Scene difference descriptions
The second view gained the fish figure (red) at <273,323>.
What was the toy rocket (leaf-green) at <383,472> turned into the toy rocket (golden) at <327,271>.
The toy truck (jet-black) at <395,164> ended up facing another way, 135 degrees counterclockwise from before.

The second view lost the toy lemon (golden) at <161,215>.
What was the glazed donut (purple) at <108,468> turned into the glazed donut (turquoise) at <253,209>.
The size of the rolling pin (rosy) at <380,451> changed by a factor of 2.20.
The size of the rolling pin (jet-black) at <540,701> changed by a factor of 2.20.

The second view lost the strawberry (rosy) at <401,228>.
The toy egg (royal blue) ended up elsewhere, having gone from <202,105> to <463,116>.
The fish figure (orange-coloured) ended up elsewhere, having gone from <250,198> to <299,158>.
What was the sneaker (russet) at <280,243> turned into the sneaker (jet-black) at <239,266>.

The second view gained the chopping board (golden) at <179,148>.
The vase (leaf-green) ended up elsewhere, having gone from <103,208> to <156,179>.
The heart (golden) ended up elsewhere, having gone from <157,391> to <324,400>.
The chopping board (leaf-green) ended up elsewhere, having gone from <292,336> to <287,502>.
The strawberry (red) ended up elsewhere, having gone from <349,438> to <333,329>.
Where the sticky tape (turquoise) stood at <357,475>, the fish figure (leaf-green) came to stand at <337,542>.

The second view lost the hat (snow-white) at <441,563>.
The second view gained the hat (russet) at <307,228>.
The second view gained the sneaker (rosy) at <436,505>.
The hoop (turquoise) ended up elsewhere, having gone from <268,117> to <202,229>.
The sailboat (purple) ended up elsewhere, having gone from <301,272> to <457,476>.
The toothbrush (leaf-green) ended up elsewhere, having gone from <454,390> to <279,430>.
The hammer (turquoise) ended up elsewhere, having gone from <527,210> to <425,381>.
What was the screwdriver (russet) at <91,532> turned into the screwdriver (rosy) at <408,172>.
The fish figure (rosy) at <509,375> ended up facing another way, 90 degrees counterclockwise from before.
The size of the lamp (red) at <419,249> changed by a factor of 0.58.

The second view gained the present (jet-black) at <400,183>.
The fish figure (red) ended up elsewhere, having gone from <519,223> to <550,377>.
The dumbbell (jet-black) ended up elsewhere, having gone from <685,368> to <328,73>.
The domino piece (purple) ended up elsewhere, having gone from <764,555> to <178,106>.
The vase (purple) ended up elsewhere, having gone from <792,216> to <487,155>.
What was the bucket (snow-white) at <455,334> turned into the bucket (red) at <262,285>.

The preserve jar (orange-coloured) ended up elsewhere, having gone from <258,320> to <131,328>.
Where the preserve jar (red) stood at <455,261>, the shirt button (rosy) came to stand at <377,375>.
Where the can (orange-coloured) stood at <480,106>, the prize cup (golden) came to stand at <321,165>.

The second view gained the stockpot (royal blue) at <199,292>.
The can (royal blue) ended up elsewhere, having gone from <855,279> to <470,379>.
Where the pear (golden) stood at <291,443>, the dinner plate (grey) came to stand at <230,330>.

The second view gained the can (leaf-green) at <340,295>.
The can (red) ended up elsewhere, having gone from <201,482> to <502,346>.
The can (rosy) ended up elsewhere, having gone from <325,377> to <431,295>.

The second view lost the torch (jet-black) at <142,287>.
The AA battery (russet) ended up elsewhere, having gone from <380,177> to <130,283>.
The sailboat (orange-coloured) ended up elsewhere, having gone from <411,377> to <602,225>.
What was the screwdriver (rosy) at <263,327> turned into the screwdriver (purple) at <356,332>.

» **Required work**: Starting at the first line of the data above, please restate word for word every line up to and including the one that holds "The toy truck", and add nothing else.

» **Solution**:
The second view gained the fish figure (red) at <273,323>.
What was the toy rocket (leaf-green) at <383,472> turned into the toy rocket (golden) at <327,271>.
The toy truck (jet-black) at <395,164> ended up facing another way, 135 degrees counterclockwise from before.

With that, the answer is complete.